[Dataset records]
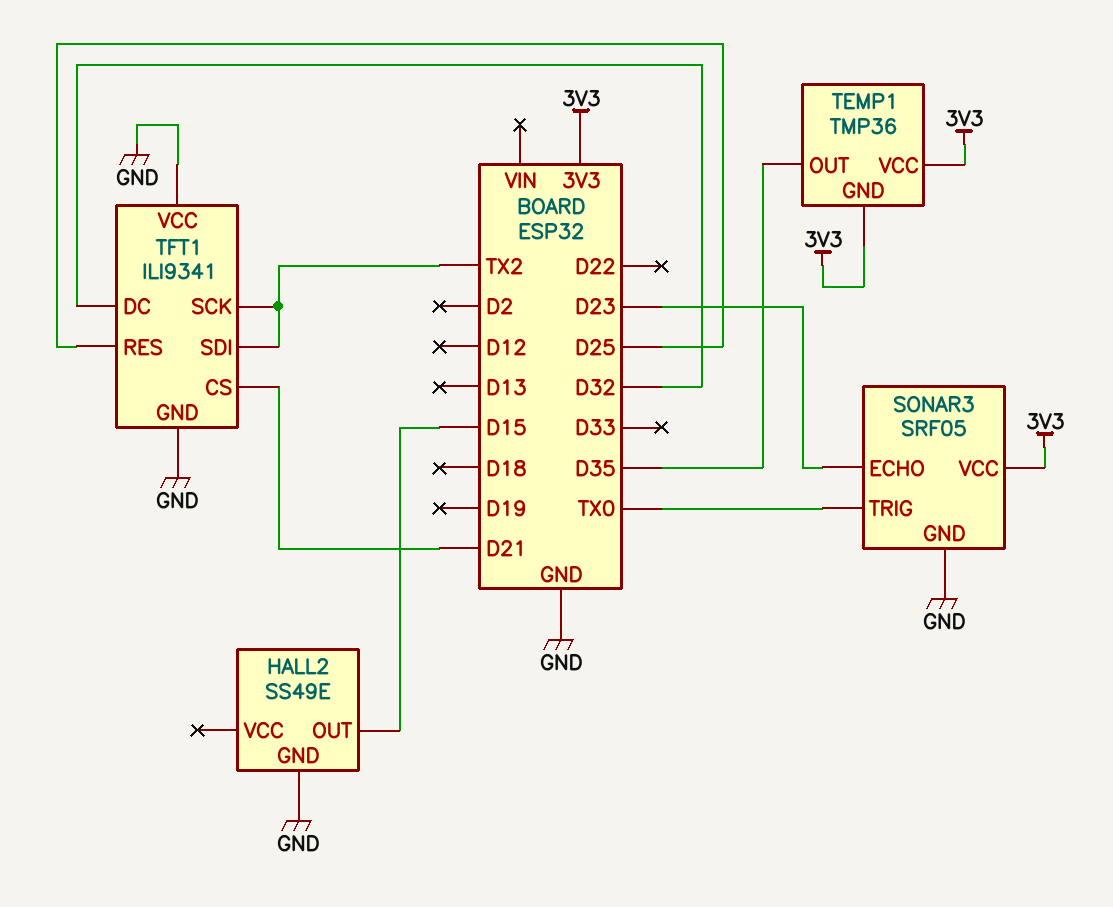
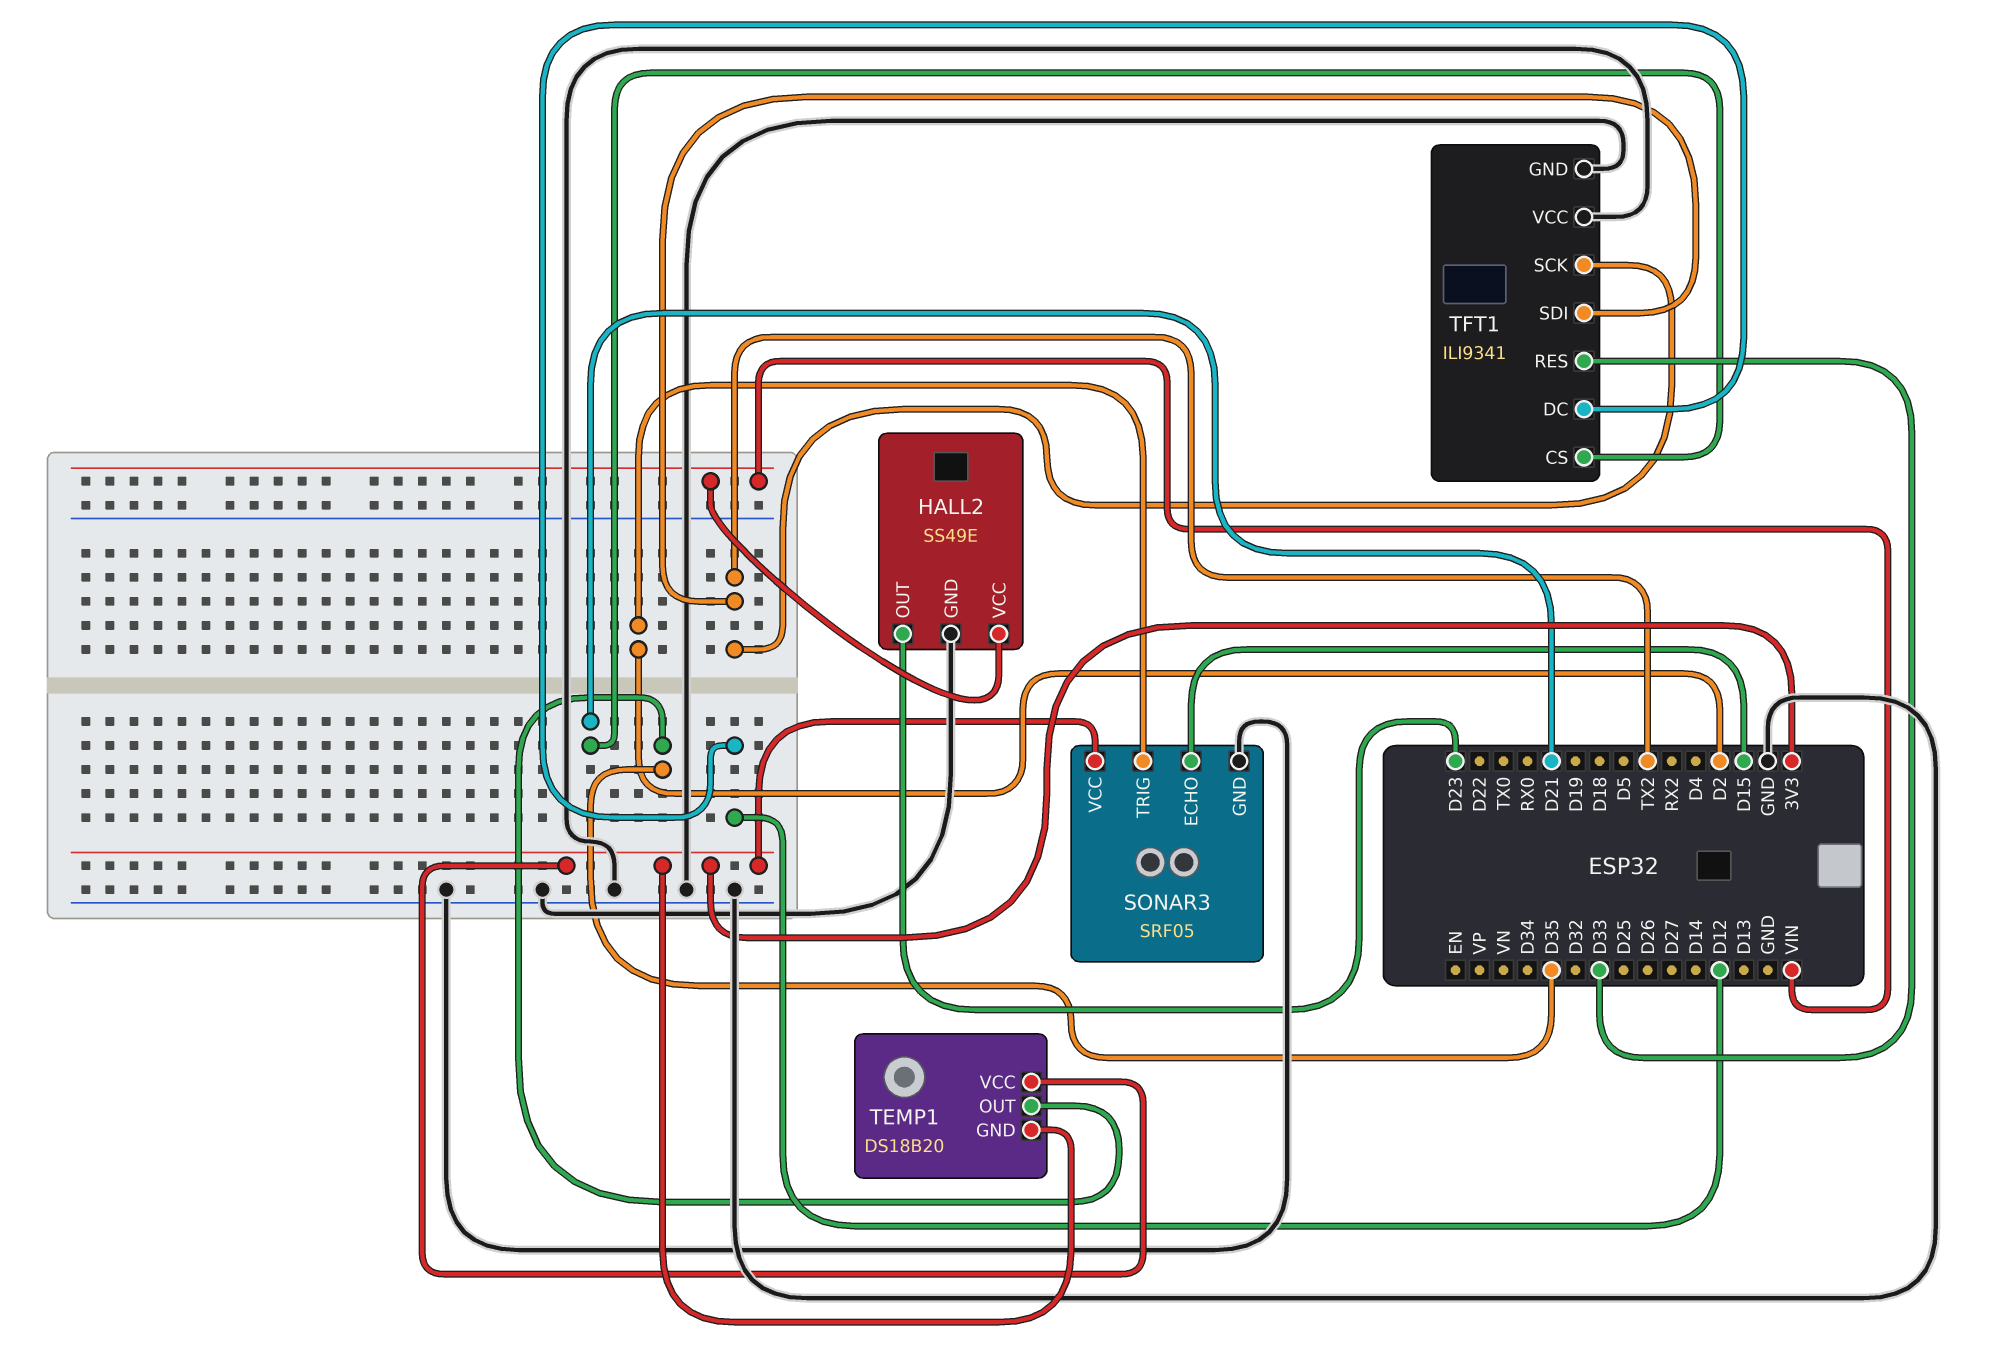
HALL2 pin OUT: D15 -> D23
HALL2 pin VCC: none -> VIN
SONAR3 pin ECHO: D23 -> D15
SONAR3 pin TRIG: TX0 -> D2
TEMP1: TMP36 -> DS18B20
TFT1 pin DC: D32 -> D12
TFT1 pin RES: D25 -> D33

Requirement: Apart from the images, the entries above must be returned without alteration.

Result:
HALL2 pin OUT: D15 -> D23
HALL2 pin VCC: none -> VIN
SONAR3 pin ECHO: D23 -> D15
SONAR3 pin TRIG: TX0 -> D2
TEMP1: TMP36 -> DS18B20
TFT1 pin DC: D32 -> D12
TFT1 pin RES: D25 -> D33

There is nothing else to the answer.